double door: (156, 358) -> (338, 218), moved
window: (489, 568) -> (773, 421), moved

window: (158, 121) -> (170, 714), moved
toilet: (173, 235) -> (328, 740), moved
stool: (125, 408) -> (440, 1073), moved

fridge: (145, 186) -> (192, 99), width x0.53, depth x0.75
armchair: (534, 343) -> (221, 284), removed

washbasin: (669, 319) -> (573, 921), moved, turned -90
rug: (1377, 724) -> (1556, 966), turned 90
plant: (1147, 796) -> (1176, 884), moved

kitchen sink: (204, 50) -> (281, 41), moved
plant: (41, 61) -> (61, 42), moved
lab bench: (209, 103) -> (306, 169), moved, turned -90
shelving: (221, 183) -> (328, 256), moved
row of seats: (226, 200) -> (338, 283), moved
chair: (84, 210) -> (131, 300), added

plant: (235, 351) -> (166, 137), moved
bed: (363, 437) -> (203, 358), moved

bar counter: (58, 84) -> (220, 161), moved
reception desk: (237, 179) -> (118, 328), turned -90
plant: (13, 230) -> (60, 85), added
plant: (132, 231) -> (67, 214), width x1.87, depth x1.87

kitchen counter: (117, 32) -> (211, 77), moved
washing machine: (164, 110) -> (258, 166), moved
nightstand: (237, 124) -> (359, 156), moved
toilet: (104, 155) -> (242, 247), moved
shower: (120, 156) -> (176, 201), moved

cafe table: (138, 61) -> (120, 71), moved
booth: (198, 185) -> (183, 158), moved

→ **Job**
Reproduce the full listing above, character for character.

→ **Completed exercise**
double door: (156, 358) -> (338, 218), moved
window: (489, 568) -> (773, 421), moved

window: (158, 121) -> (170, 714), moved
toilet: (173, 235) -> (328, 740), moved
stool: (125, 408) -> (440, 1073), moved

fridge: (145, 186) -> (192, 99), width x0.53, depth x0.75
armchair: (534, 343) -> (221, 284), removed

washbasin: (669, 319) -> (573, 921), moved, turned -90
rug: (1377, 724) -> (1556, 966), turned 90
plant: (1147, 796) -> (1176, 884), moved

kitchen sink: (204, 50) -> (281, 41), moved
plant: (41, 61) -> (61, 42), moved
lab bench: (209, 103) -> (306, 169), moved, turned -90
shelving: (221, 183) -> (328, 256), moved
row of seats: (226, 200) -> (338, 283), moved
chair: (84, 210) -> (131, 300), added

plant: (235, 351) -> (166, 137), moved
bed: (363, 437) -> (203, 358), moved

bar counter: (58, 84) -> (220, 161), moved
reception desk: (237, 179) -> (118, 328), turned -90
plant: (13, 230) -> (60, 85), added
plant: (132, 231) -> (67, 214), width x1.87, depth x1.87

kitchen counter: (117, 32) -> (211, 77), moved
washing machine: (164, 110) -> (258, 166), moved
nightstand: (237, 124) -> (359, 156), moved
toilet: (104, 155) -> (242, 247), moved
shower: (120, 156) -> (176, 201), moved

cafe table: (138, 61) -> (120, 71), moved
booth: (198, 185) -> (183, 158), moved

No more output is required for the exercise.